BEGIN PROVIDED INFORMATION
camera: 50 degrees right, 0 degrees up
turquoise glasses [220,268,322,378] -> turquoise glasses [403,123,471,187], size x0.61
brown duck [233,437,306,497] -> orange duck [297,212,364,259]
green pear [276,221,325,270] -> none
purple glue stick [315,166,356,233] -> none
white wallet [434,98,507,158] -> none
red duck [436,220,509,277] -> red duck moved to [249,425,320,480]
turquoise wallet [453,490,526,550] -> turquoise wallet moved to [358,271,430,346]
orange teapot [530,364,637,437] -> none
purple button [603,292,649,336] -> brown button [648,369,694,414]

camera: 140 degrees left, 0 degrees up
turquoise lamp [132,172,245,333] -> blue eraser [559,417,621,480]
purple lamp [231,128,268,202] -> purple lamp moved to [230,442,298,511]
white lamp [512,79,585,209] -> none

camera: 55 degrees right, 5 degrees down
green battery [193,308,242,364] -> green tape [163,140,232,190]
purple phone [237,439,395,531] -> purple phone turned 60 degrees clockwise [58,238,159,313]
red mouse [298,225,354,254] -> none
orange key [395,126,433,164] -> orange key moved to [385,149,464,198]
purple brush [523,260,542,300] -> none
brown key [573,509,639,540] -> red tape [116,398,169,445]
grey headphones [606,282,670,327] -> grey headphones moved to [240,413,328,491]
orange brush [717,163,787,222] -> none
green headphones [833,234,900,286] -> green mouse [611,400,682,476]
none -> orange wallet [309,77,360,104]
END PROVIDED INFORMATION
◆ YOUR INSTRUCTIONS:
Copy exactly the lines from the top of the entries through the line with "purple button [603,292,649,336]" in it, please, keeping both ends and adding nothing.

◆ ANSWER TO THIS TASK:
camera: 50 degrees right, 0 degrees up
turquoise glasses [220,268,322,378] -> turquoise glasses [403,123,471,187], size x0.61
brown duck [233,437,306,497] -> orange duck [297,212,364,259]
green pear [276,221,325,270] -> none
purple glue stick [315,166,356,233] -> none
white wallet [434,98,507,158] -> none
red duck [436,220,509,277] -> red duck moved to [249,425,320,480]
turquoise wallet [453,490,526,550] -> turquoise wallet moved to [358,271,430,346]
orange teapot [530,364,637,437] -> none
purple button [603,292,649,336] -> brown button [648,369,694,414]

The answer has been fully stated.